Each image should be skipped while the records are restated word for word.
[[ SOURCE MATERIAL, beginning ]]
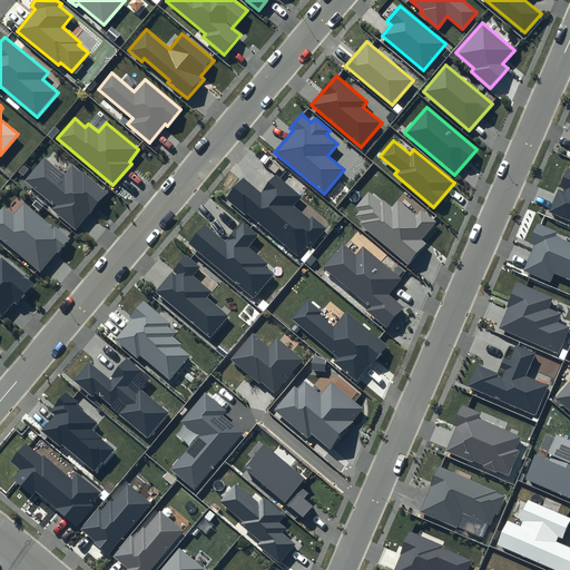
[(65,174),(45,157),(25,180),(55,206),(51,209),(75,229),(106,193),(72,165),(65,174)]
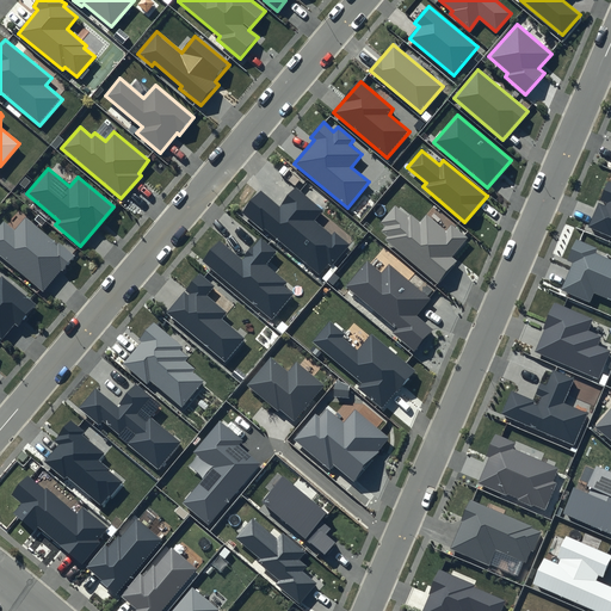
[(610,181),(609,181),(600,201),(606,203),(605,207),(599,203),(588,227),(610,236),(610,181)]
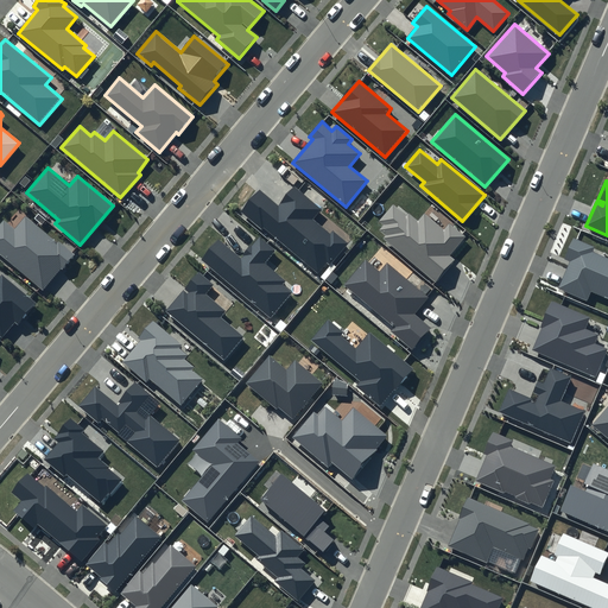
[(323,210),(295,185),(277,204),(259,189),(241,211),(261,228),(264,226),(318,272),(327,263),(330,266),(349,244),(333,229),(329,233),(315,220),(323,210)]
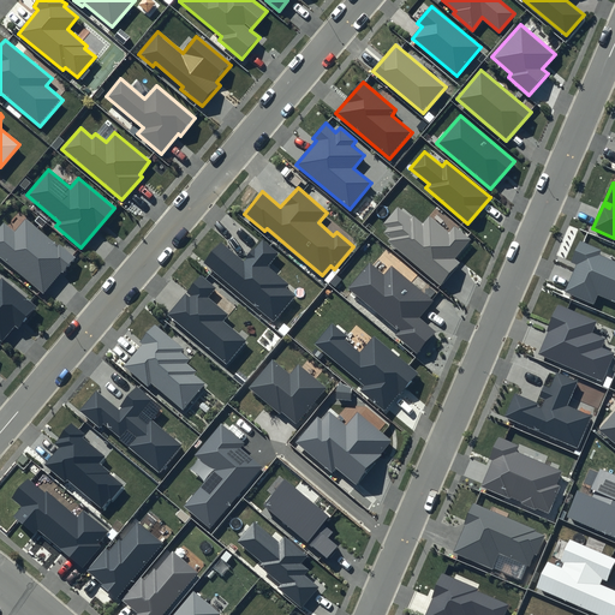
[(470,239),(454,226),(448,232),(429,216),(424,222),(415,214),(411,218),(398,207),(383,224),(388,228),(384,233),(390,238),(387,242),(440,286),(459,263),(454,258),(470,239)]
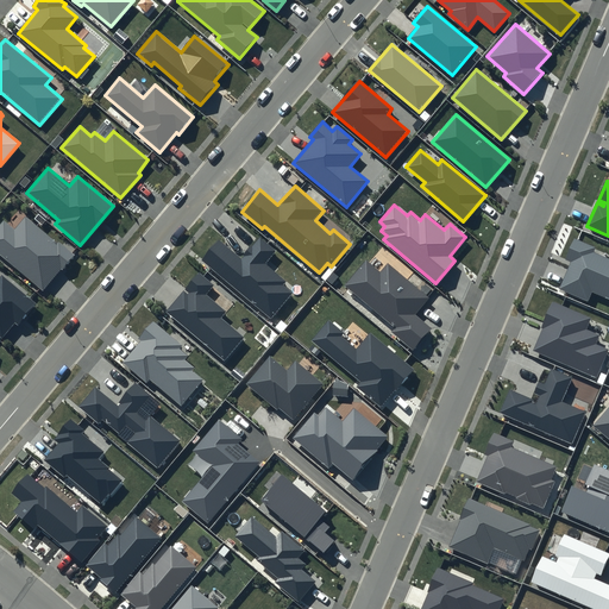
[(57,243),(26,217),(14,230),(4,220),(0,224),(0,253),(43,290),(61,269),(63,270),(76,255),(58,240),(57,243)]
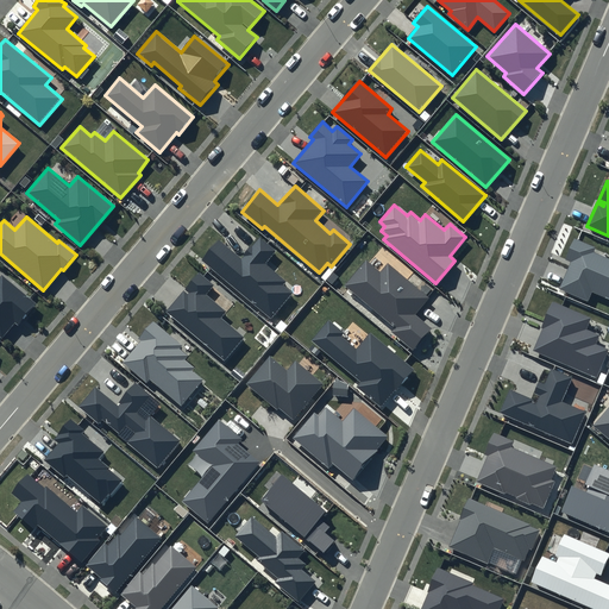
[(276,251),(259,237),(240,258),(218,239),(200,261),(270,320),(293,293),(283,284),(287,281),(265,263),(276,251)]
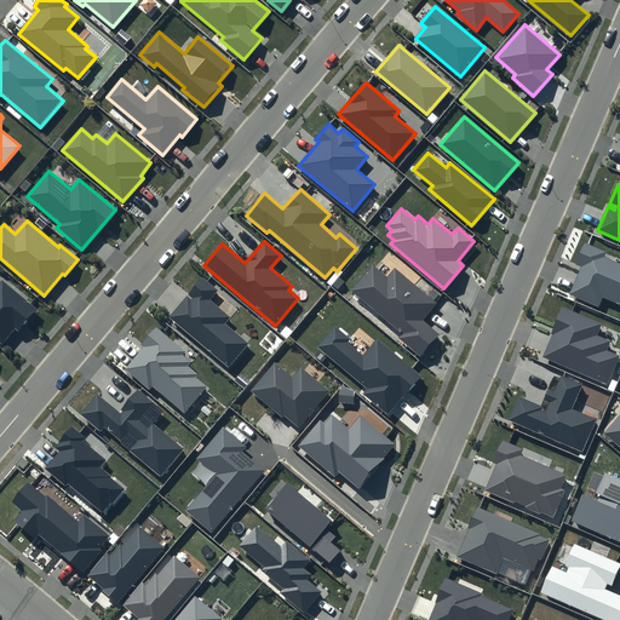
[(607,252),(585,244),(575,265),(581,268),(569,294),(598,306),(603,297),(619,303),(619,263),(604,257),(607,252)]
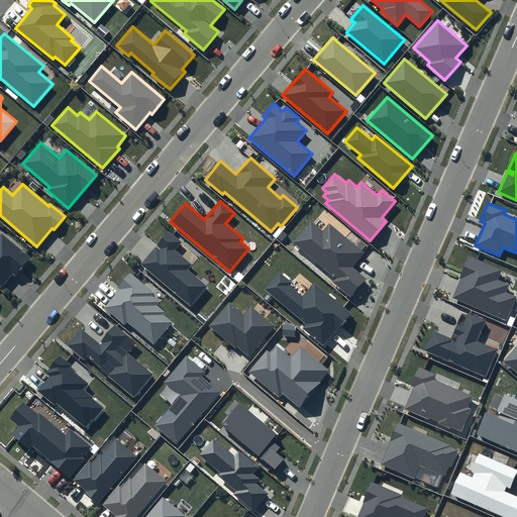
[(364,253),(329,224),(323,232),(310,221),(292,242),(334,278),(331,281),(350,297),(367,279),(352,268),(364,253)]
[[ SOURCE MATERIAL, end ]]
__YOUR RESPONSE__.
[(65,174),(45,157),(25,180),(55,206),(51,209),(75,229),(106,193),(72,165),(65,174)]
[(610,181),(609,181),(600,201),(606,203),(605,207),(599,203),(588,227),(610,236),(610,181)]
[(323,210),(295,185),(277,204),(259,189),(241,211),(261,228),(264,226),(318,272),(327,263),(330,266),(349,244),(333,229),(329,233),(315,220),(323,210)]
[(470,239),(454,226),(448,232),(429,216),(424,222),(415,214),(411,218),(398,207),(383,224),(388,228),(384,233),(390,238),(387,242),(440,286),(459,263),(454,258),(470,239)]
[(57,243),(26,217),(14,230),(4,220),(0,224),(0,253),(43,290),(61,269),(63,270),(76,255),(58,240),(57,243)]
[(276,251),(259,237),(240,258),(218,239),(200,261),(270,320),(293,293),(283,284),(287,281),(265,263),(276,251)]
[(607,252),(585,244),(575,265),(581,268),(569,294),(598,306),(603,297),(619,303),(619,263),(604,257),(607,252)]
[(364,253),(329,224),(323,232),(310,221),(292,242),(334,278),(331,281),(350,297),(367,279),(352,268),(364,253)]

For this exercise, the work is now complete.